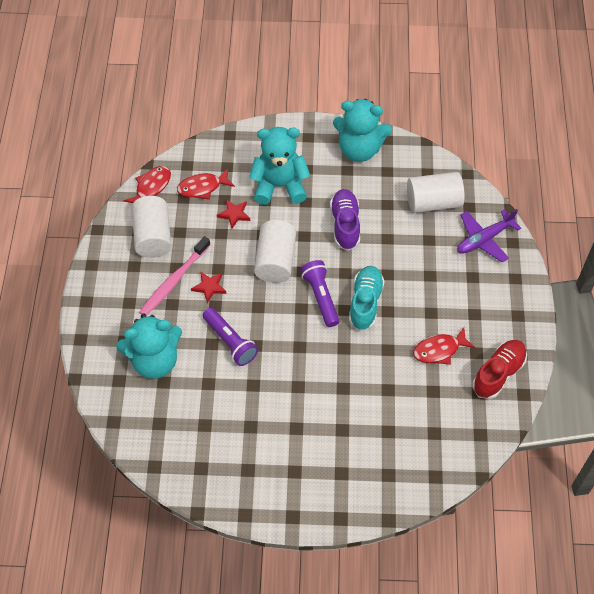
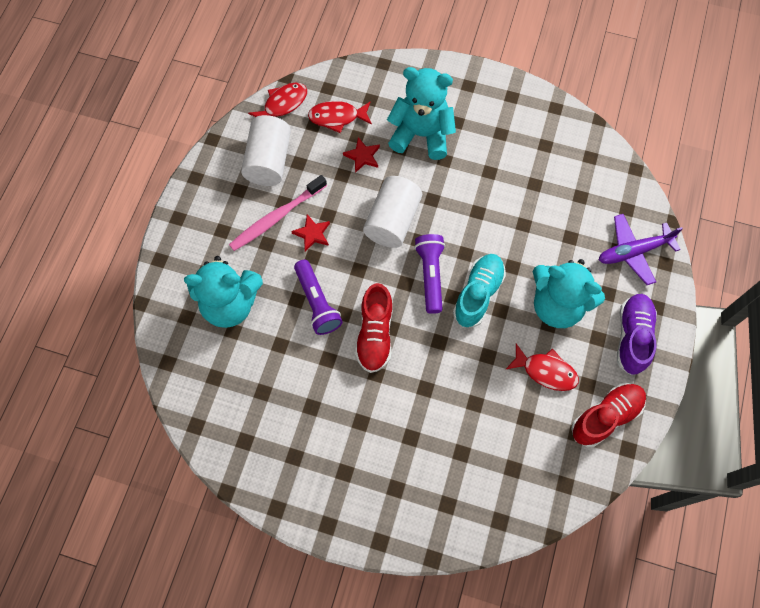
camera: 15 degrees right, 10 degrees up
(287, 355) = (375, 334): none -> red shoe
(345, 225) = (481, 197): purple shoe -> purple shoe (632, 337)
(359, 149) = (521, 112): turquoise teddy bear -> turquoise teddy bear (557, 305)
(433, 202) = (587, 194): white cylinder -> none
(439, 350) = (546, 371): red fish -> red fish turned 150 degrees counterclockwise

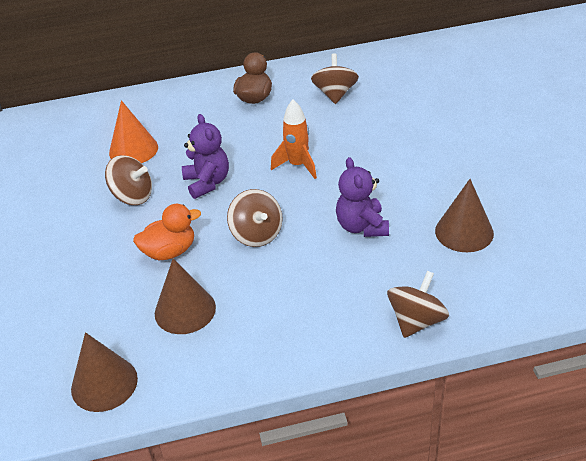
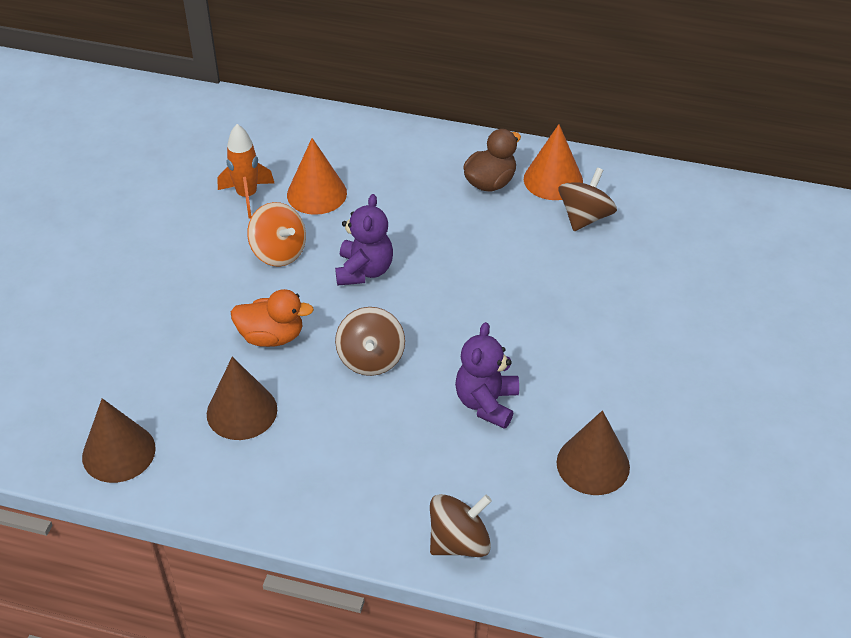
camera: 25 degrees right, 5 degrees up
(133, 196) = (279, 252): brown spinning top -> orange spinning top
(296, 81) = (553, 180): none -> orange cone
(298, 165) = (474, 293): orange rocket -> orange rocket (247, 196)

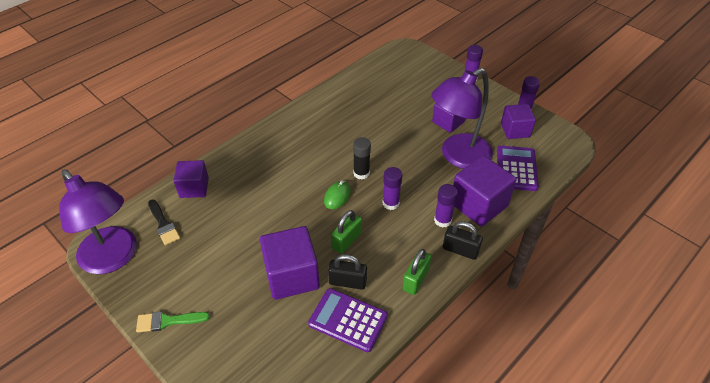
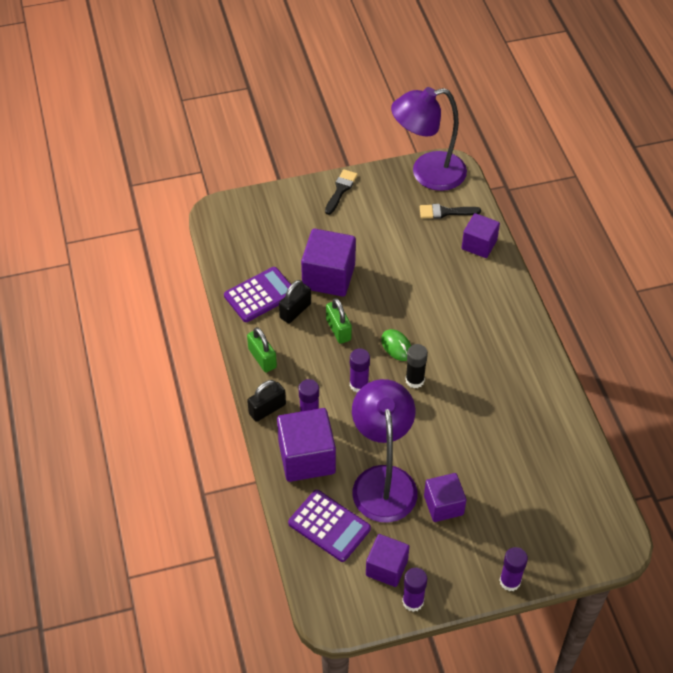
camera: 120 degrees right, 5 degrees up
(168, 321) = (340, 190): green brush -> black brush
#####
=== TO DO ===
Repeat the records above exactly, from the first line through the line containing "(298, 165) = (474, 293): orange", and leave out the pictures.

=== RESULT BELOW ===
camera: 15 degrees right, 10 degrees up
(287, 355) = (375, 334): none -> red shoe
(345, 225) = (481, 197): purple shoe -> purple shoe (632, 337)
(359, 149) = (521, 112): turquoise teddy bear -> turquoise teddy bear (557, 305)
(433, 202) = (587, 194): white cylinder -> none
(439, 350) = (546, 371): red fish -> red fish turned 150 degrees counterclockwise

camera: 25 degrees right, 5 degrees up
(133, 196) = (279, 252): brown spinning top -> orange spinning top
(296, 81) = (553, 180): none -> orange cone
(298, 165) = (474, 293): orange rocket -> orange rocket (247, 196)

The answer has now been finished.